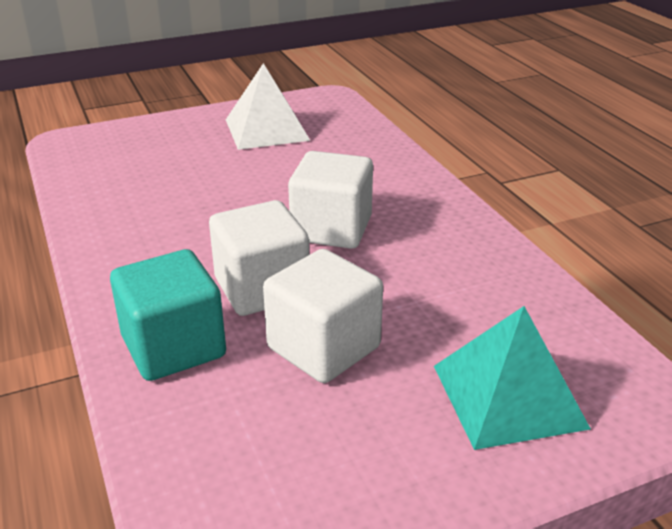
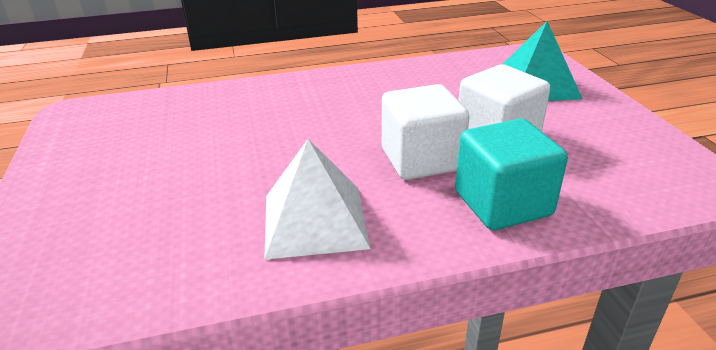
camera: 80 degrees left, 0 degrees up
(267, 129) = (117, 148): white pyramid -> white pyramid (314, 220)
(331, 229) = (338, 125): white cube -> none

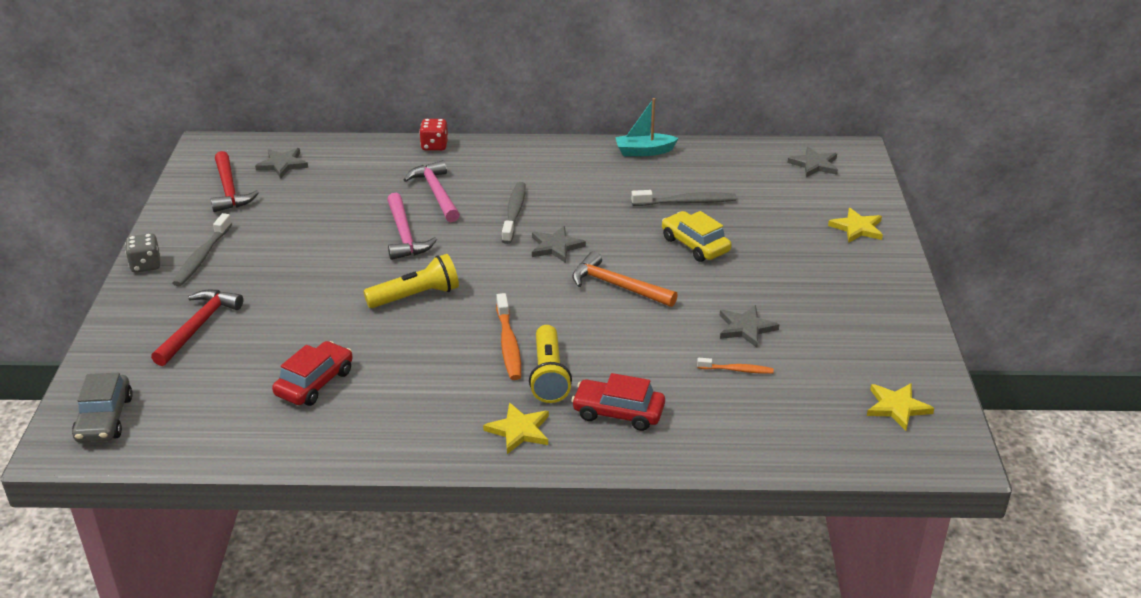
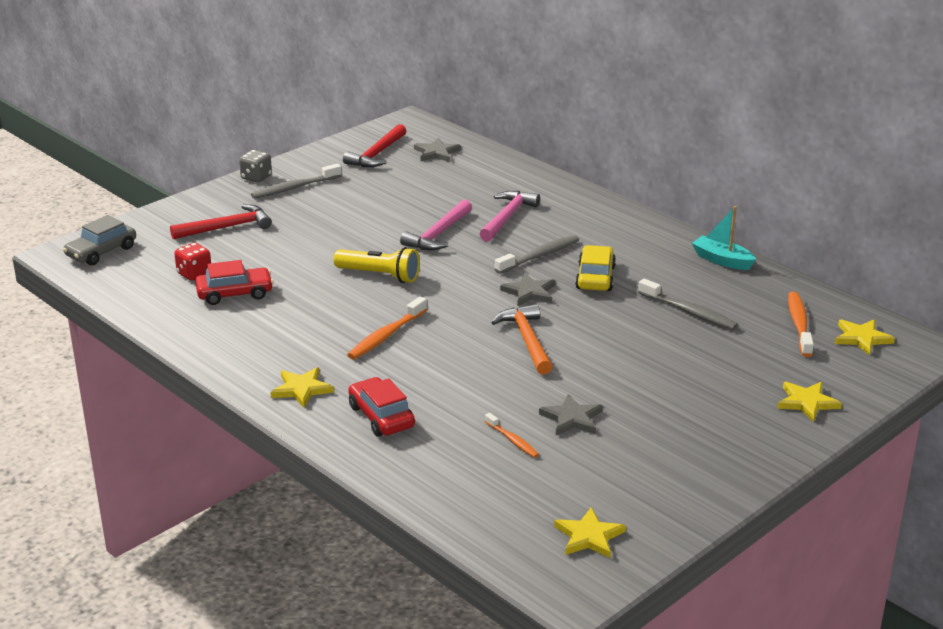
camera: 45 degrees right, 5 degrees down
(434, 146) = (562, 185): red dice -> red dice (194, 274)
(548, 375) = (377, 369): yellow flashlight -> none
(695, 245) = (639, 344): yellow car -> yellow car (595, 277)
(765, 174) = (799, 324): none -> orange toothbrush
(814, 164) = (862, 338): grey star -> yellow star

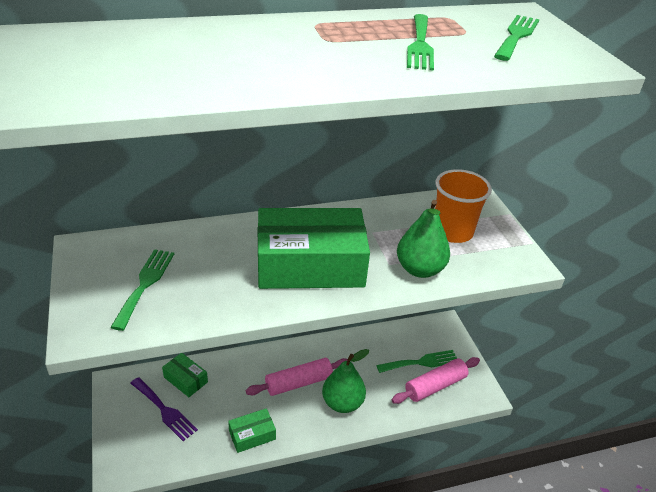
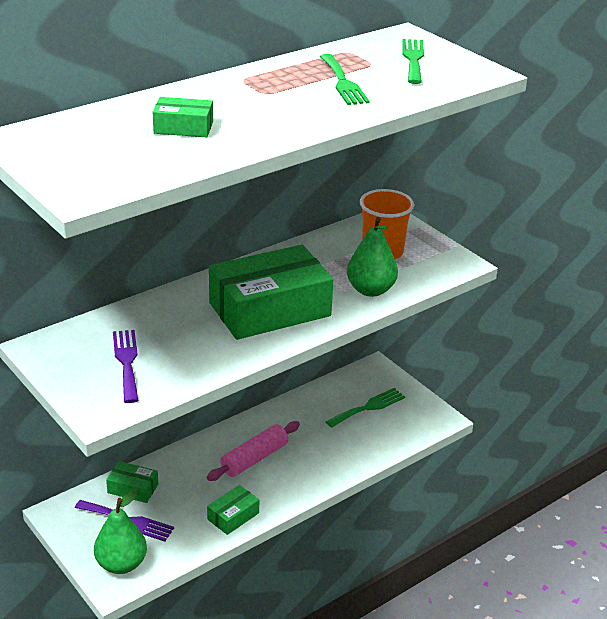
camera: 20 degrees left, 5 degrees down
(145, 284) = (127, 362): green fork -> purple fork
(206, 57) = (183, 127): none -> green box
(342, 403) = (308, 464): green pear -> green pear (121, 564)
(435, 386) = (392, 424): pink rolling pin -> none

━━━━━━━━━━━━━━━━━━━━━━━━━━━━━━

> [ABOUT THIS TASK]: Your task is to repeat, word for word and with no picture, every line from the one that contains "(695, 245) = (639, 344): yellow" through the last line of the data.

> [TASK OUTPUT]:
(695, 245) = (639, 344): yellow car -> yellow car (595, 277)
(765, 174) = (799, 324): none -> orange toothbrush
(814, 164) = (862, 338): grey star -> yellow star

camera: 20 degrees left, 5 degrees down
(145, 284) = (127, 362): green fork -> purple fork
(206, 57) = (183, 127): none -> green box
(342, 403) = (308, 464): green pear -> green pear (121, 564)
(435, 386) = (392, 424): pink rolling pin -> none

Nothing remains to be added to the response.